* **REQUIRED WORK**: Lines before the one containing "red rectangle: (90, 60) -> (118, 87), moved" are to be left out; that line and all after it, through the end of the material below, are to be written out exactly.

● ● ● ● ●

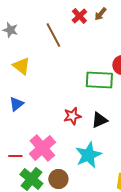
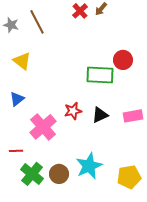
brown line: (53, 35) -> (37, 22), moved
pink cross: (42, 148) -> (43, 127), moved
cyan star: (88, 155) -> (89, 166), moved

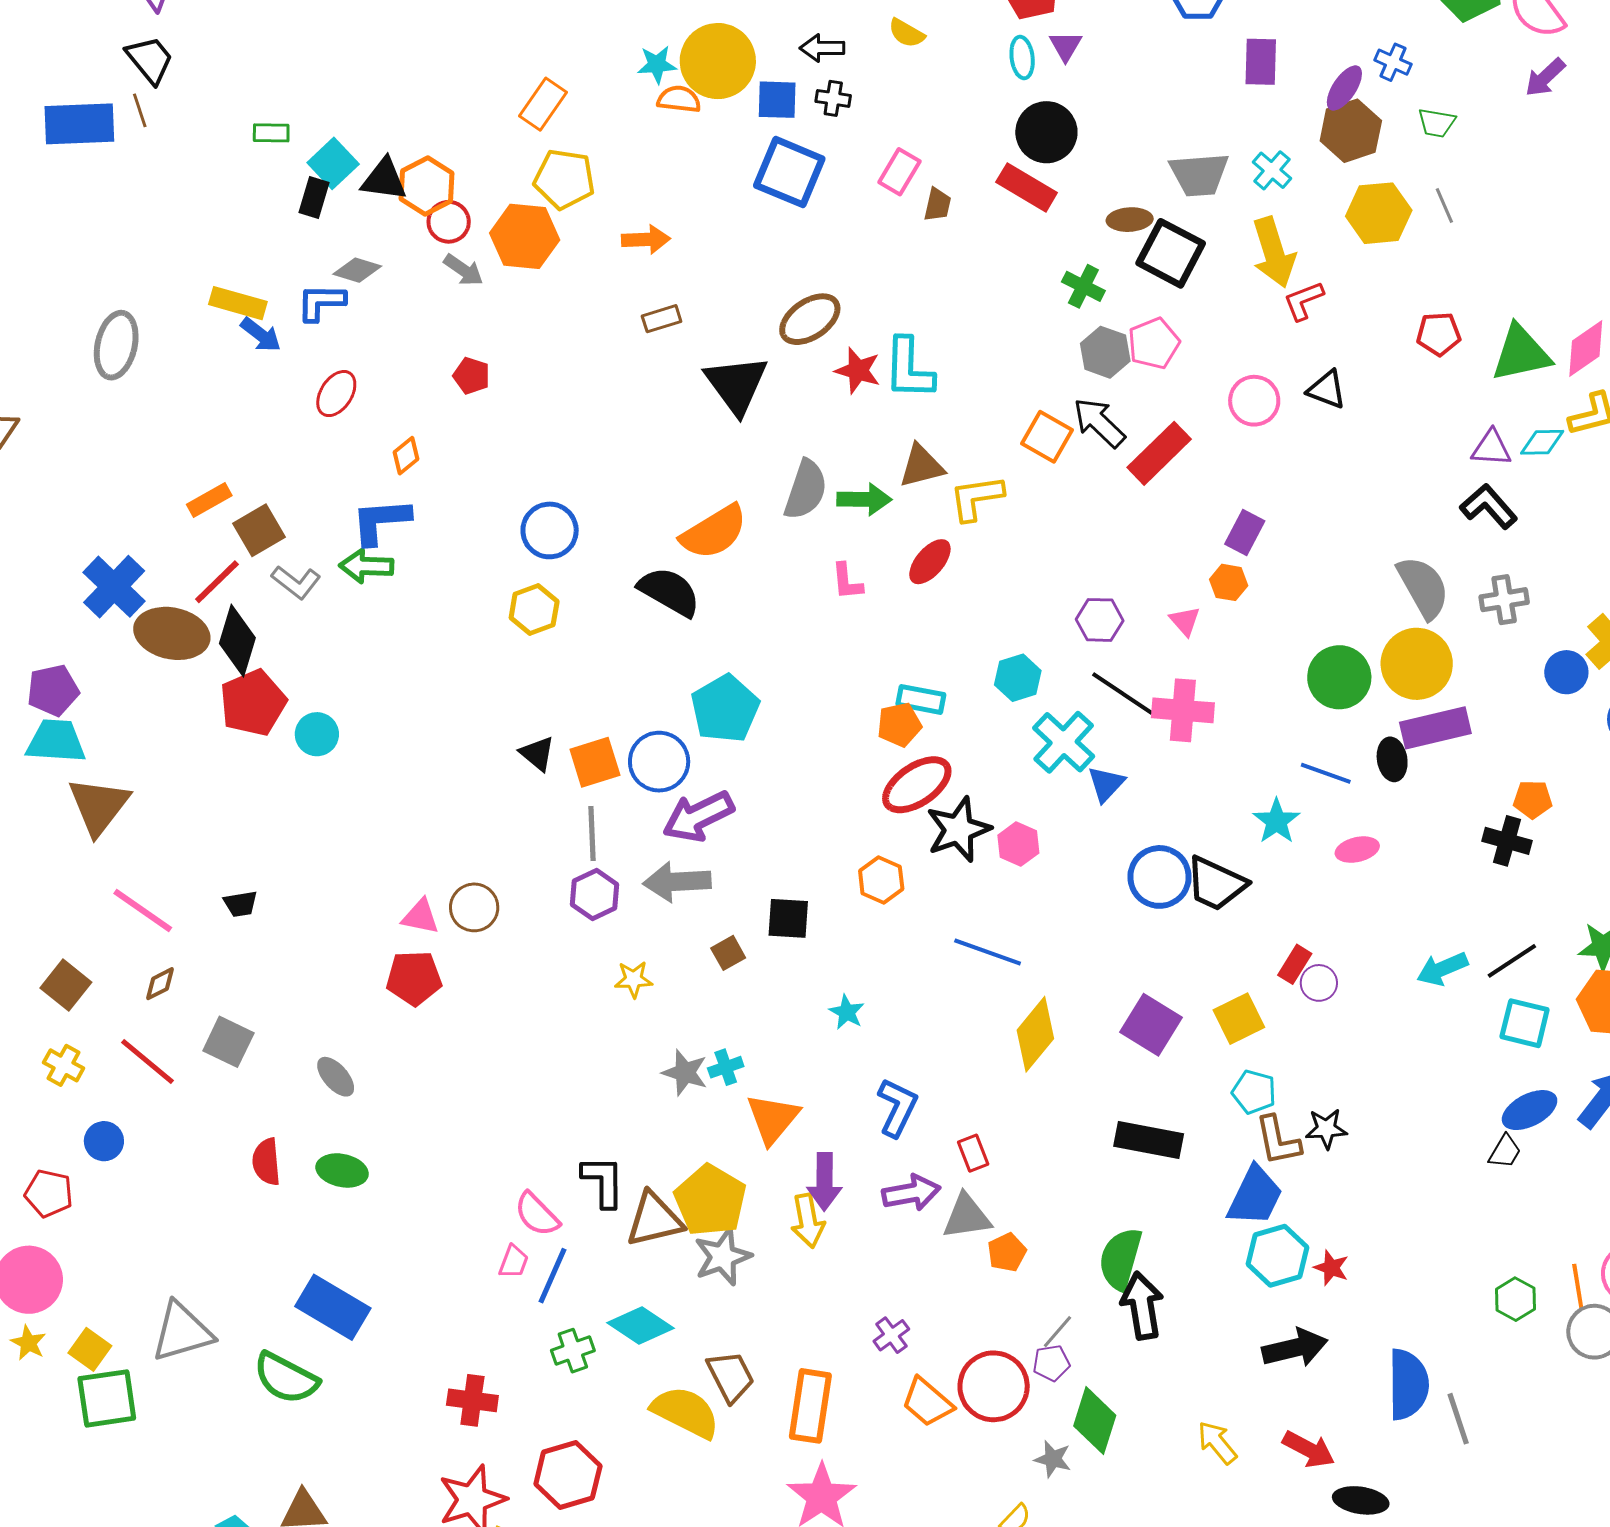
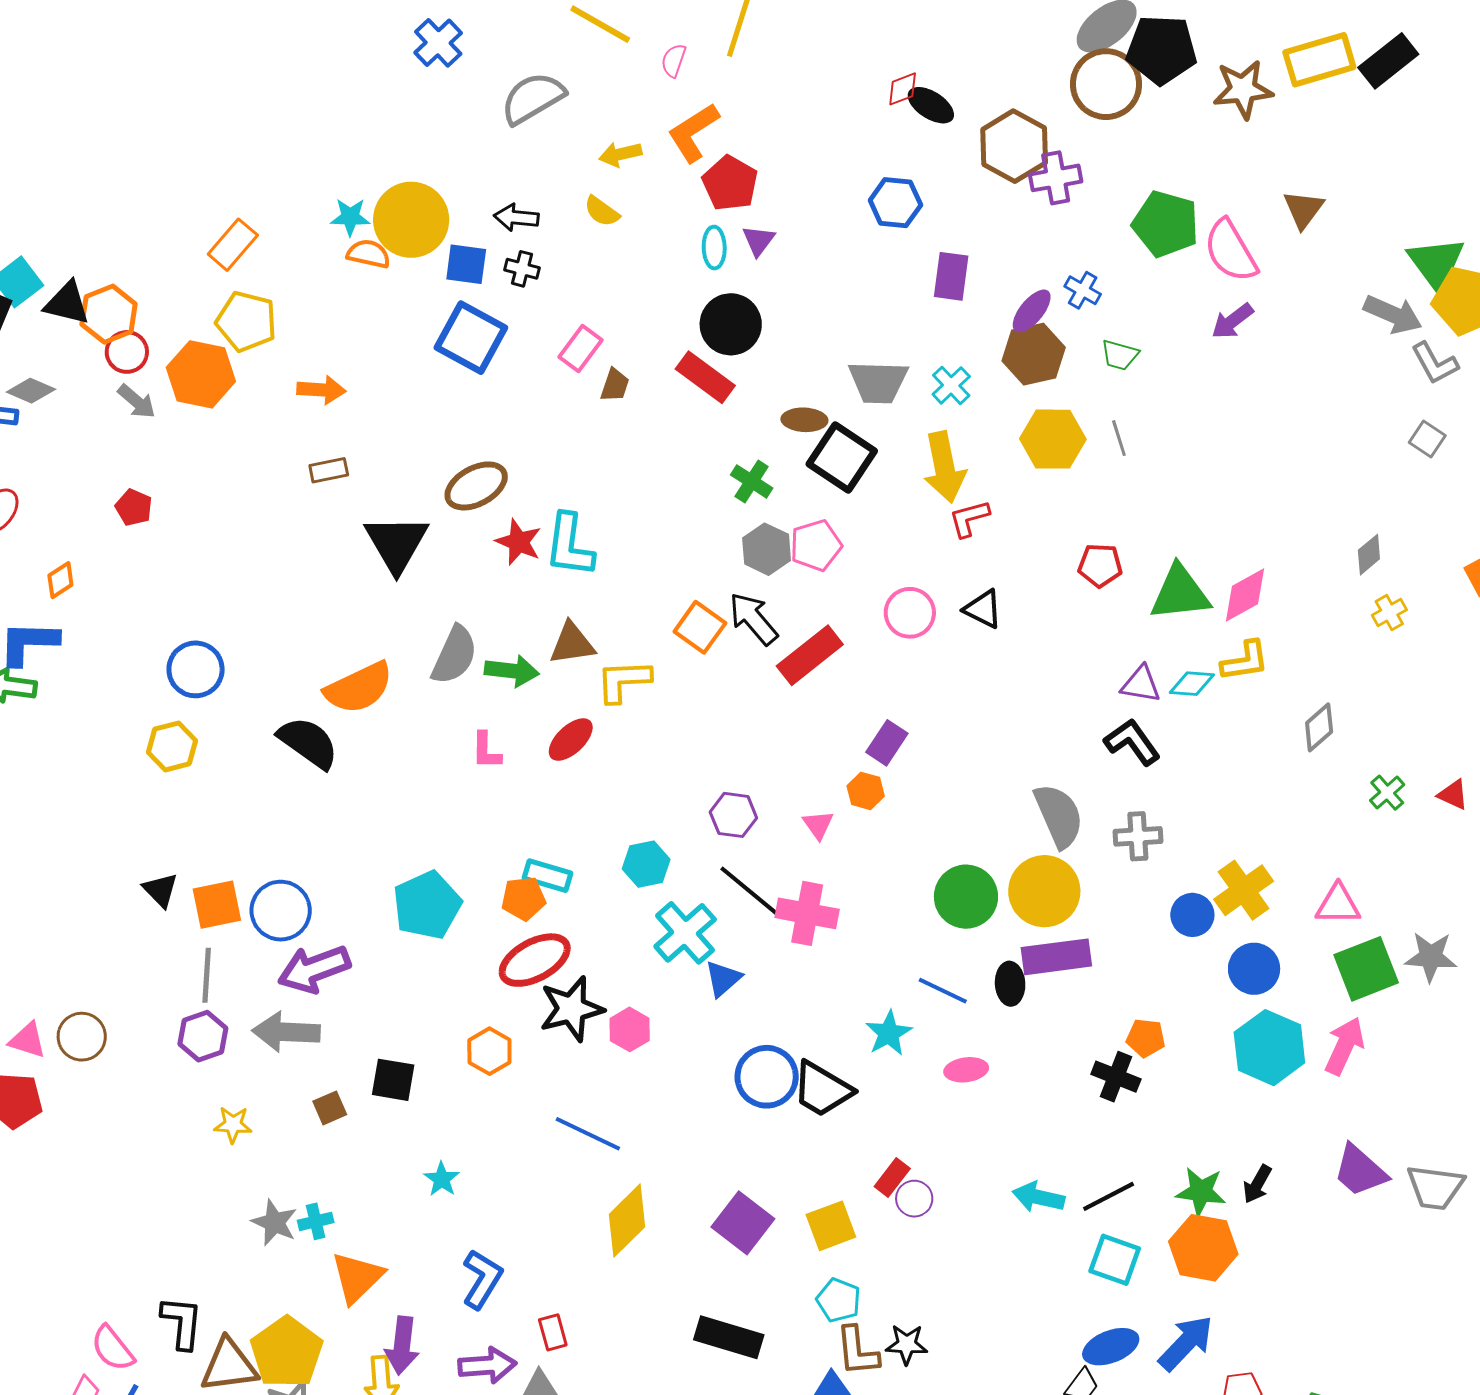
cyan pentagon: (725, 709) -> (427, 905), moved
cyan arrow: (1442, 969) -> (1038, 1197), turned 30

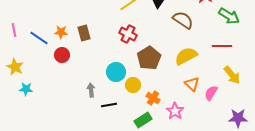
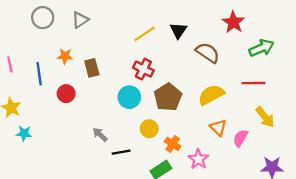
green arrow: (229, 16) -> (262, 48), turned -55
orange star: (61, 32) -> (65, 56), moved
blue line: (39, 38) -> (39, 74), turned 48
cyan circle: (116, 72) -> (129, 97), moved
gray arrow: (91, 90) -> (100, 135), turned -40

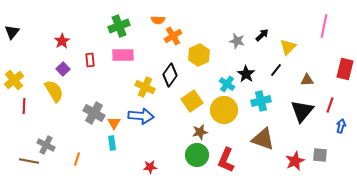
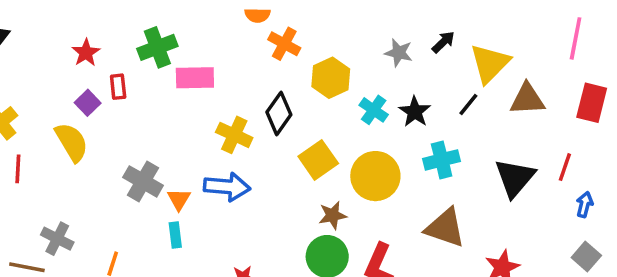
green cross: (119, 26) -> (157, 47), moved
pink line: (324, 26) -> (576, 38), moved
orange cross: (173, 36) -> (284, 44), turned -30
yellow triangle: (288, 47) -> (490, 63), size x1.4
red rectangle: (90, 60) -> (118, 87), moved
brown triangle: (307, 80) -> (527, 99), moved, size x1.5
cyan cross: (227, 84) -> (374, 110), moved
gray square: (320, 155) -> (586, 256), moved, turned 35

● ● ● ● ●

* **RESULT OF THIS EXERCISE**:
red rectangle: (90, 60) -> (118, 87), moved
brown triangle: (307, 80) -> (527, 99), moved, size x1.5
cyan cross: (227, 84) -> (374, 110), moved
gray square: (320, 155) -> (586, 256), moved, turned 35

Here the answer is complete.